*WHAT NEEDS TO BE DONE*. Transcribe exactly, and only, the lines from the one containing "R2: 2.2k (N1, N2) -> 2.2k (DGND, N2)" through the end of the material.

*EXCERPTED DATA*.
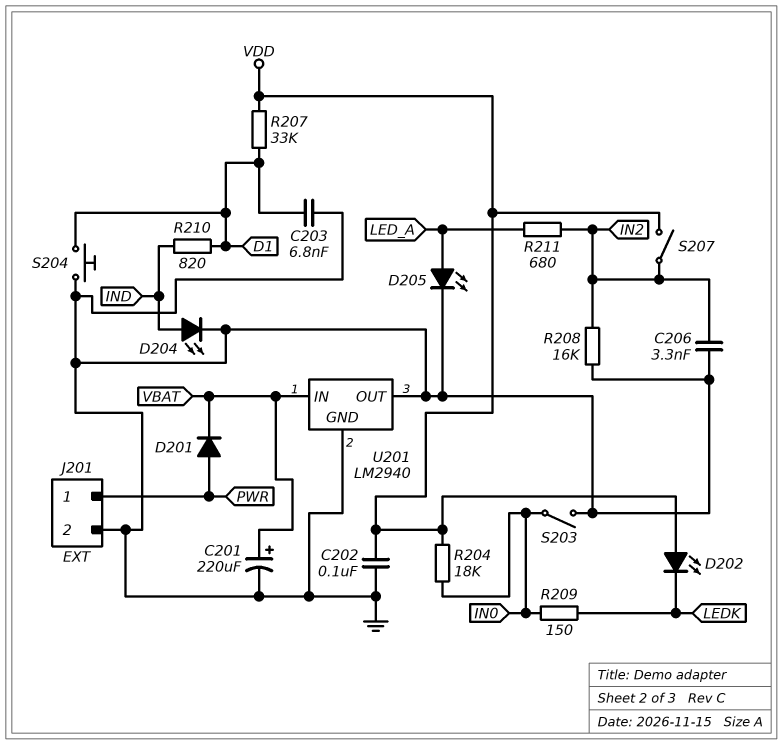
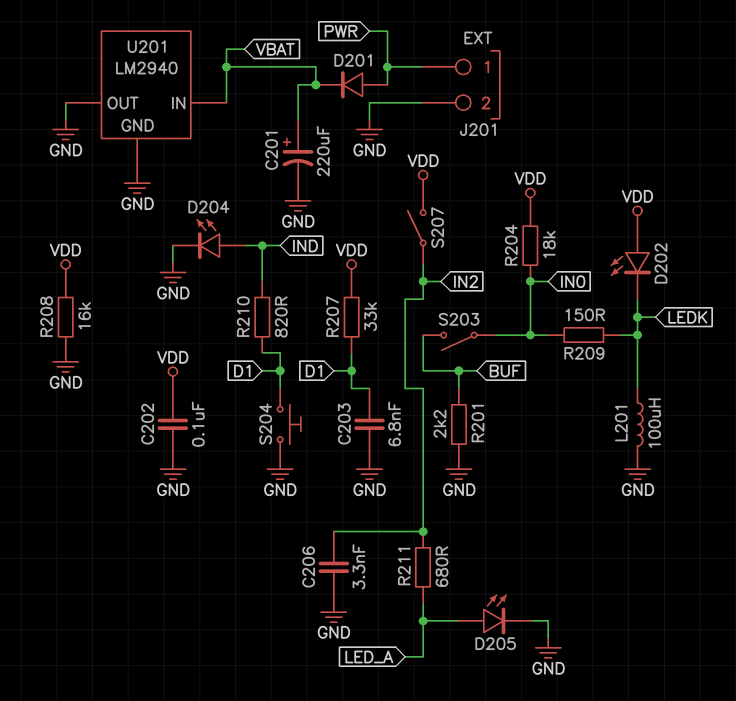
L201: none -> 100uH (GND, LEDK)
R201: none -> 2.2k (BUF, GND)
R208: 16k (GND, IN2) -> 16k (GND, VDD)
S203: switch (GND, IN0) -> switch (BUF, IN0)

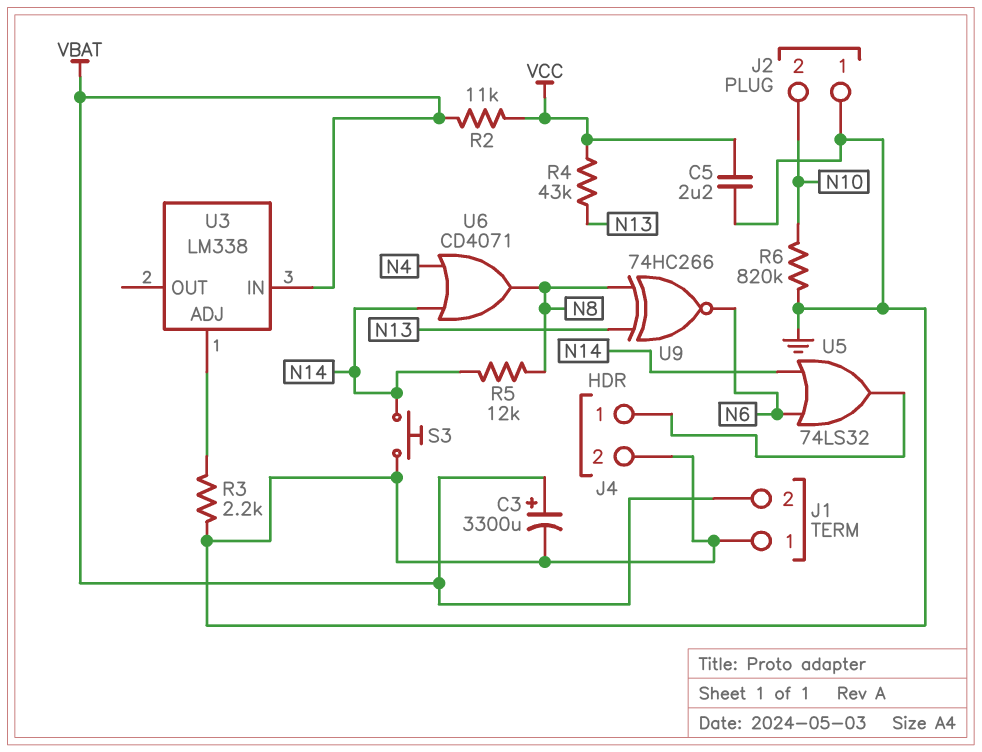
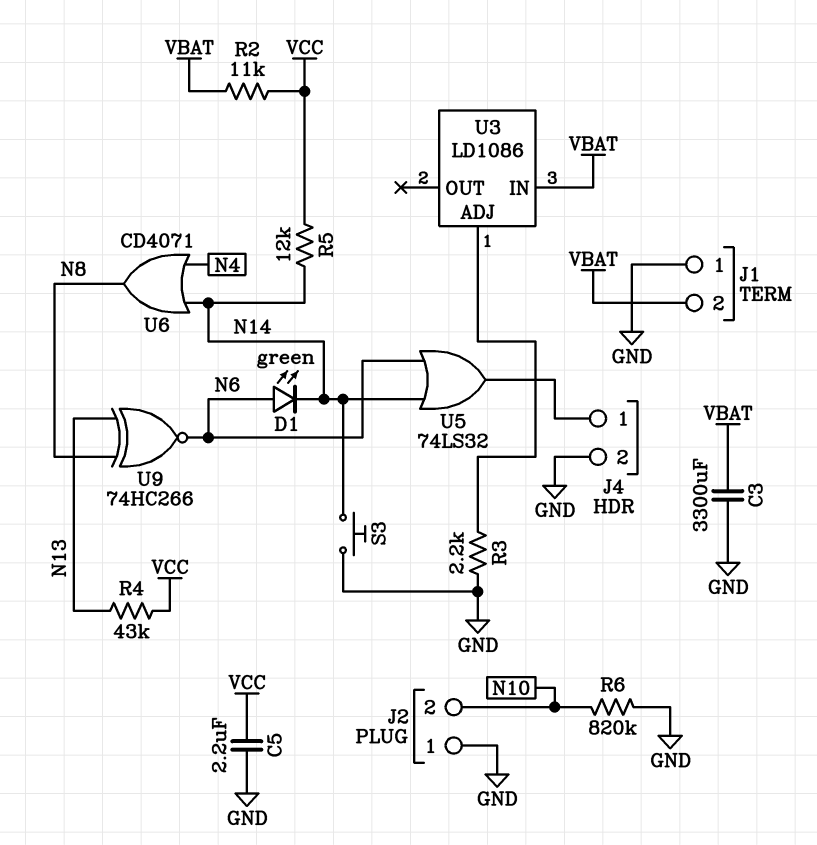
C3: 3300uF (plus VBAT, minus GND) -> 3300uF (GND, VBAT)
D1: none -> LED green (A N6, K N14)
R5: 12k (N8, N14) -> 12k (N14, VCC)
U3: LM338 -> LD1086

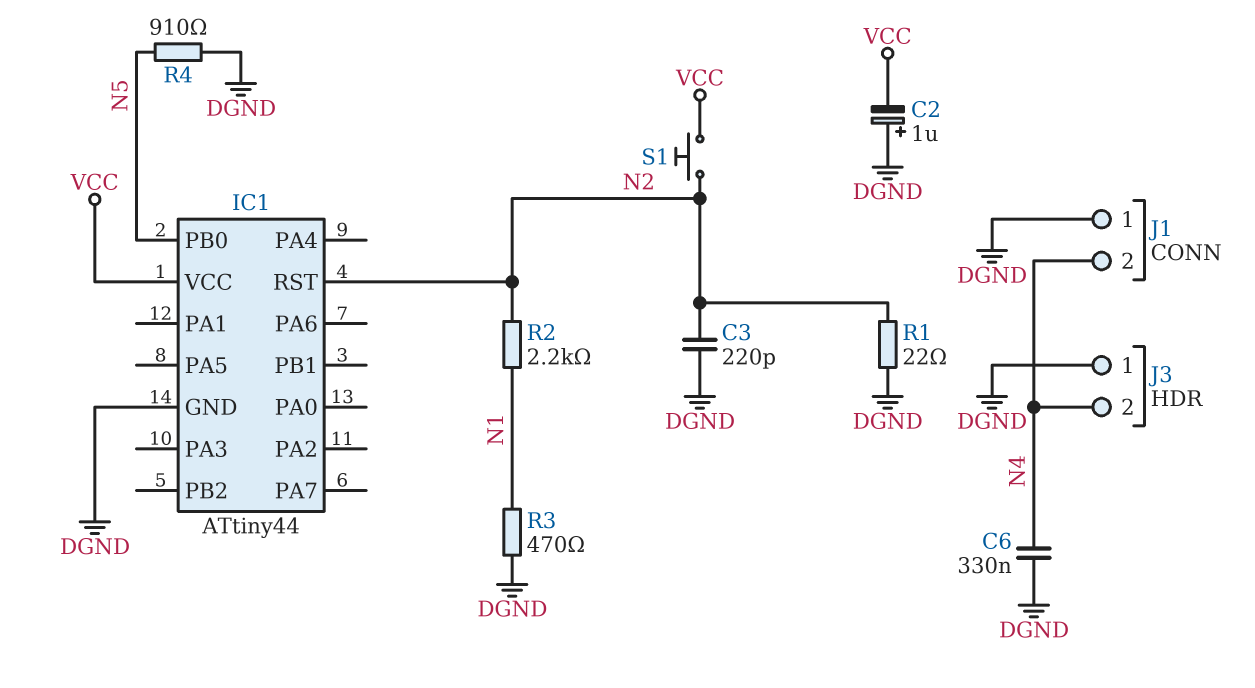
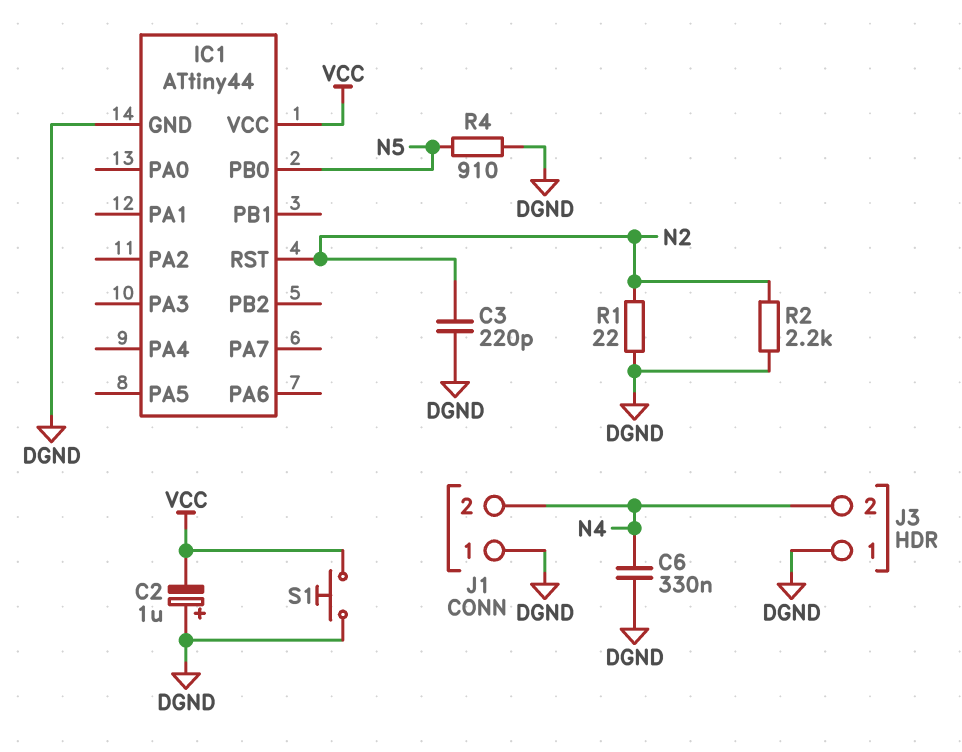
R2: 2.2k (N1, N2) -> 2.2k (DGND, N2)
R3: 470 (DGND, N1) -> none
S1: button (N2, VCC) -> button (DGND, VCC)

*RESULT OF THIS TASK*.
R2: 2.2k (N1, N2) -> 2.2k (DGND, N2)
R3: 470 (DGND, N1) -> none
S1: button (N2, VCC) -> button (DGND, VCC)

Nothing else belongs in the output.